▶ RECORDED DATA
|---|
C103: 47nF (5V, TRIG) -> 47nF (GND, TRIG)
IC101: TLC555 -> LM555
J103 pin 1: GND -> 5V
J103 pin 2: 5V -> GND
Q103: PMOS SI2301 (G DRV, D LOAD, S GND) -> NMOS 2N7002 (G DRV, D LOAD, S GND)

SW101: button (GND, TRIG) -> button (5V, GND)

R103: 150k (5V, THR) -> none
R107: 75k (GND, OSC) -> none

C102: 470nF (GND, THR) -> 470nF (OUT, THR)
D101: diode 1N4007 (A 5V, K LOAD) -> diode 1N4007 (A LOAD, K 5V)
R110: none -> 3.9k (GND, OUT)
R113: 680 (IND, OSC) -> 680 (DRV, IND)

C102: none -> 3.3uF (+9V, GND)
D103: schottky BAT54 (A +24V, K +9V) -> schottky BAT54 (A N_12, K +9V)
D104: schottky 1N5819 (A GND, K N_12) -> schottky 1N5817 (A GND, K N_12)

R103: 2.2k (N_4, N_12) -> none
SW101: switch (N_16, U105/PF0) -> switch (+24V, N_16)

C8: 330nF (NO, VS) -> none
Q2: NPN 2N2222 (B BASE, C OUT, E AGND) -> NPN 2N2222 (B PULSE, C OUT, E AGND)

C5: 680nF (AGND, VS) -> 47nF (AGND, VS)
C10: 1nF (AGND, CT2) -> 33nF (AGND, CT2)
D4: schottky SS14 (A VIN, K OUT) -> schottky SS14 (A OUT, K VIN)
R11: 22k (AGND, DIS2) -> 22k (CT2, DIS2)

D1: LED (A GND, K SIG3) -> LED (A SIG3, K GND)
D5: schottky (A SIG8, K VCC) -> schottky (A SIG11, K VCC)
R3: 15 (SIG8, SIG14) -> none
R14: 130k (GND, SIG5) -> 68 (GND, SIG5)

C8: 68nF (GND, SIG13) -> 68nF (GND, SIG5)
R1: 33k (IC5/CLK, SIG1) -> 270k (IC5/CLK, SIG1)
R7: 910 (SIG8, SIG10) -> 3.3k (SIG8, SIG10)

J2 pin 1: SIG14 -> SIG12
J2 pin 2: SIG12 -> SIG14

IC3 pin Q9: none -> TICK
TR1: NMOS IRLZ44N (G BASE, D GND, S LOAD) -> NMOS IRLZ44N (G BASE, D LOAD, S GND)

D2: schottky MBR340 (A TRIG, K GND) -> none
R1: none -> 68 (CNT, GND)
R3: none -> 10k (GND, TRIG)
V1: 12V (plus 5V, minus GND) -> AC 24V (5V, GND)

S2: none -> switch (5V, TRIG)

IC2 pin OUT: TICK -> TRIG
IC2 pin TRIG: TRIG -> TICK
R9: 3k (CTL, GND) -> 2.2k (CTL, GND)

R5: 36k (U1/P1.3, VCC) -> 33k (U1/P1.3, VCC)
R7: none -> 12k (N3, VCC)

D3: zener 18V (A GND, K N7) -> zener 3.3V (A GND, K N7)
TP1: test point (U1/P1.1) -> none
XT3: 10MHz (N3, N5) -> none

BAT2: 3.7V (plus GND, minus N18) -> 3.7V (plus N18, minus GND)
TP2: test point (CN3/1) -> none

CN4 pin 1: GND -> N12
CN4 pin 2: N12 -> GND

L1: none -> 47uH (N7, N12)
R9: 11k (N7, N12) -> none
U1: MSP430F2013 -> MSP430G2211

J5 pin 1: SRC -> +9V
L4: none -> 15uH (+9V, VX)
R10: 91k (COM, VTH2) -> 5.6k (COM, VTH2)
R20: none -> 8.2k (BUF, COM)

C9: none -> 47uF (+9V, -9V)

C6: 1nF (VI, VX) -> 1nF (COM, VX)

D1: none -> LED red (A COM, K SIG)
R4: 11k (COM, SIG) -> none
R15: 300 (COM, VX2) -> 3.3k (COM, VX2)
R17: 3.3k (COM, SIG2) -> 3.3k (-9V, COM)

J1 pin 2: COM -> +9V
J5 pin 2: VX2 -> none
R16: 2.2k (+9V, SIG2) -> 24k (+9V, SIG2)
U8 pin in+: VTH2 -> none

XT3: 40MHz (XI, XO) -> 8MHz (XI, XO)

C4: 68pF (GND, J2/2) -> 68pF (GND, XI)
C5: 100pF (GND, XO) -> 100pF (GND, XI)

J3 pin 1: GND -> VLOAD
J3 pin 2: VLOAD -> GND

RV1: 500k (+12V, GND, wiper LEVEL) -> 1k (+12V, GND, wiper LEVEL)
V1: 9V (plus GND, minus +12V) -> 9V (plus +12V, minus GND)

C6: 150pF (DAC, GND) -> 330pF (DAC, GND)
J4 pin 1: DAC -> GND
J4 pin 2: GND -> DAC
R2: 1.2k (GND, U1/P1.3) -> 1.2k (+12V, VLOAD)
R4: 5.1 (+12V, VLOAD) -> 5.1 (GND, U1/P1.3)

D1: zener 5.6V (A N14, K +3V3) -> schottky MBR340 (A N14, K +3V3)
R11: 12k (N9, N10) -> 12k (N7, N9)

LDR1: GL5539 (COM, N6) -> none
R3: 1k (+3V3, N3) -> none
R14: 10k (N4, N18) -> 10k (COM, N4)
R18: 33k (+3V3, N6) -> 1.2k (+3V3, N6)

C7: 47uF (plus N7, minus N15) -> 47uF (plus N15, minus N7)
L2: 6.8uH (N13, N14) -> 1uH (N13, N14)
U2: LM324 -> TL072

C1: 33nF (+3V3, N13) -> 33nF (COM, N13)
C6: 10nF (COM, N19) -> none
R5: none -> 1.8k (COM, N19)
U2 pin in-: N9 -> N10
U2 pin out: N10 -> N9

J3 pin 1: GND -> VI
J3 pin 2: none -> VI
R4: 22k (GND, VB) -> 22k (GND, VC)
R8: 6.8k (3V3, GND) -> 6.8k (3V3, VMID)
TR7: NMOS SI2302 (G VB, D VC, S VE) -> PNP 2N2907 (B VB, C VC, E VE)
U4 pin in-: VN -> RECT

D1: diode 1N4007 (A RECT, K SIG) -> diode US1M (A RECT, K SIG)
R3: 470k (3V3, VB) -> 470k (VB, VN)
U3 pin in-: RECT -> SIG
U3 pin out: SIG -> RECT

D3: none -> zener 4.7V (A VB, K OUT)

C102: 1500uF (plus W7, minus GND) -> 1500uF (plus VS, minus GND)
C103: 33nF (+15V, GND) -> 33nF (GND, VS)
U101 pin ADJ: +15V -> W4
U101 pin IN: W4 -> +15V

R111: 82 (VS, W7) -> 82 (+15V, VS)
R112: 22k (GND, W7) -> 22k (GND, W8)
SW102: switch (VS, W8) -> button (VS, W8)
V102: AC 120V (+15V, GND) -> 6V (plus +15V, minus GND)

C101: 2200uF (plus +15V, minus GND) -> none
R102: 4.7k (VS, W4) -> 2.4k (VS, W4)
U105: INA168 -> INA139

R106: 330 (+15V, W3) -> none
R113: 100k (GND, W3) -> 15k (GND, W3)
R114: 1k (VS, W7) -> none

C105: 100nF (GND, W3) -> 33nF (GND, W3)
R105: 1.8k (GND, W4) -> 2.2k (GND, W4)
|---|
▶ WORK INSTRUCTION
Both the line containing "S2: none -> switch (5V, TRIG)" and the line containing "L2: 6.8uH (N13, N14) -> 1uH (N13, N14)" belong in the answer. Print them and every line above that falls between them exactly, and no others.

▶ OUTPUT FOR THIS EXERCISE
S2: none -> switch (5V, TRIG)

IC2 pin OUT: TICK -> TRIG
IC2 pin TRIG: TRIG -> TICK
R9: 3k (CTL, GND) -> 2.2k (CTL, GND)

R5: 36k (U1/P1.3, VCC) -> 33k (U1/P1.3, VCC)
R7: none -> 12k (N3, VCC)

D3: zener 18V (A GND, K N7) -> zener 3.3V (A GND, K N7)
TP1: test point (U1/P1.1) -> none
XT3: 10MHz (N3, N5) -> none

BAT2: 3.7V (plus GND, minus N18) -> 3.7V (plus N18, minus GND)
TP2: test point (CN3/1) -> none

CN4 pin 1: GND -> N12
CN4 pin 2: N12 -> GND

L1: none -> 47uH (N7, N12)
R9: 11k (N7, N12) -> none
U1: MSP430F2013 -> MSP430G2211

J5 pin 1: SRC -> +9V
L4: none -> 15uH (+9V, VX)
R10: 91k (COM, VTH2) -> 5.6k (COM, VTH2)
R20: none -> 8.2k (BUF, COM)

C9: none -> 47uF (+9V, -9V)

C6: 1nF (VI, VX) -> 1nF (COM, VX)

D1: none -> LED red (A COM, K SIG)
R4: 11k (COM, SIG) -> none
R15: 300 (COM, VX2) -> 3.3k (COM, VX2)
R17: 3.3k (COM, SIG2) -> 3.3k (-9V, COM)

J1 pin 2: COM -> +9V
J5 pin 2: VX2 -> none
R16: 2.2k (+9V, SIG2) -> 24k (+9V, SIG2)
U8 pin in+: VTH2 -> none

XT3: 40MHz (XI, XO) -> 8MHz (XI, XO)

C4: 68pF (GND, J2/2) -> 68pF (GND, XI)
C5: 100pF (GND, XO) -> 100pF (GND, XI)

J3 pin 1: GND -> VLOAD
J3 pin 2: VLOAD -> GND

RV1: 500k (+12V, GND, wiper LEVEL) -> 1k (+12V, GND, wiper LEVEL)
V1: 9V (plus GND, minus +12V) -> 9V (plus +12V, minus GND)

C6: 150pF (DAC, GND) -> 330pF (DAC, GND)
J4 pin 1: DAC -> GND
J4 pin 2: GND -> DAC
R2: 1.2k (GND, U1/P1.3) -> 1.2k (+12V, VLOAD)
R4: 5.1 (+12V, VLOAD) -> 5.1 (GND, U1/P1.3)

D1: zener 5.6V (A N14, K +3V3) -> schottky MBR340 (A N14, K +3V3)
R11: 12k (N9, N10) -> 12k (N7, N9)

LDR1: GL5539 (COM, N6) -> none
R3: 1k (+3V3, N3) -> none
R14: 10k (N4, N18) -> 10k (COM, N4)
R18: 33k (+3V3, N6) -> 1.2k (+3V3, N6)

C7: 47uF (plus N7, minus N15) -> 47uF (plus N15, minus N7)
L2: 6.8uH (N13, N14) -> 1uH (N13, N14)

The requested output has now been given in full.